_Work instruction_
Print nothing beyond the line with "camera: 95 degrees left, 0 degrees up": every line from the beginning of the data up to it, that line included, and no pictures.

_Dataset records_
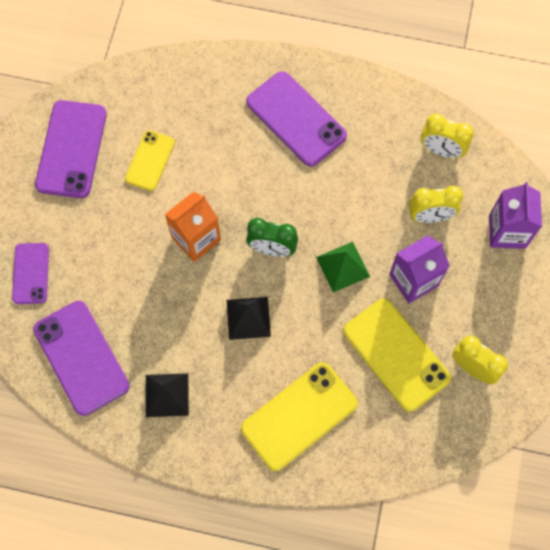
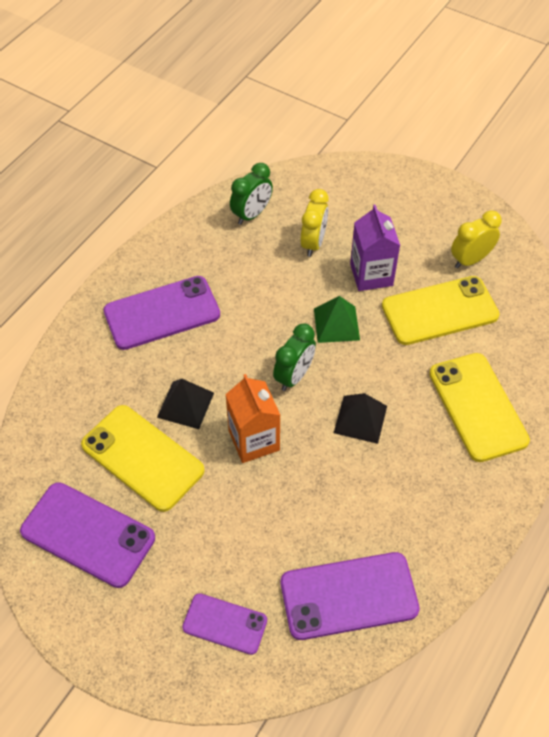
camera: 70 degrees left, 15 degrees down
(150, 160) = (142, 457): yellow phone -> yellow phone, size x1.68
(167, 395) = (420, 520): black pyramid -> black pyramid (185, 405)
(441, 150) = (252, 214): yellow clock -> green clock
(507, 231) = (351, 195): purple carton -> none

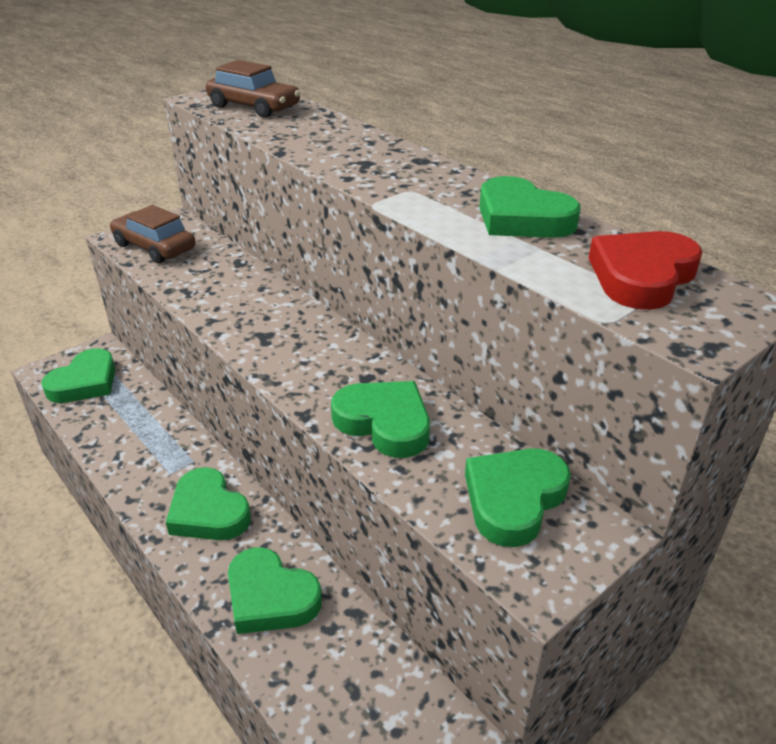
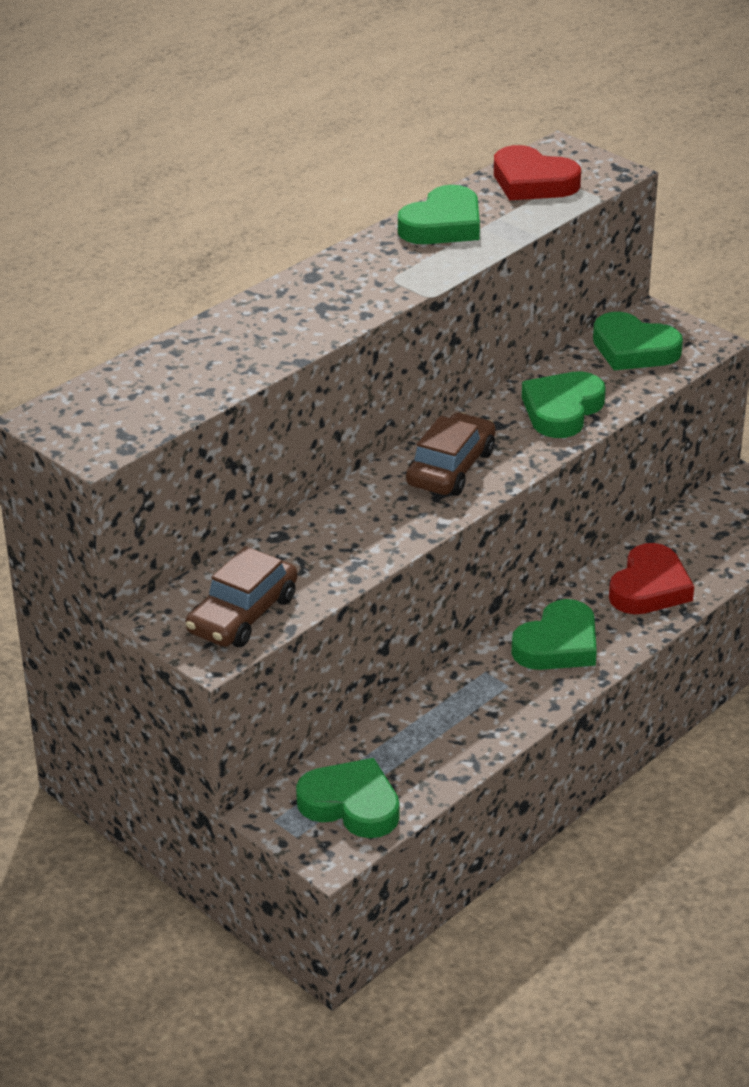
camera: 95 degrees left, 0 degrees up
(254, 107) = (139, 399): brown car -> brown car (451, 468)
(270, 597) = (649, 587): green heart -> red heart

_Response to this exercise_
camera: 70 degrees left, 15 degrees down
(150, 160) = (142, 457): yellow phone -> yellow phone, size x1.68
(167, 395) = (420, 520): black pyramid -> black pyramid (185, 405)
(441, 150) = (252, 214): yellow clock -> green clock
(507, 231) = (351, 195): purple carton -> none

camera: 95 degrees left, 0 degrees up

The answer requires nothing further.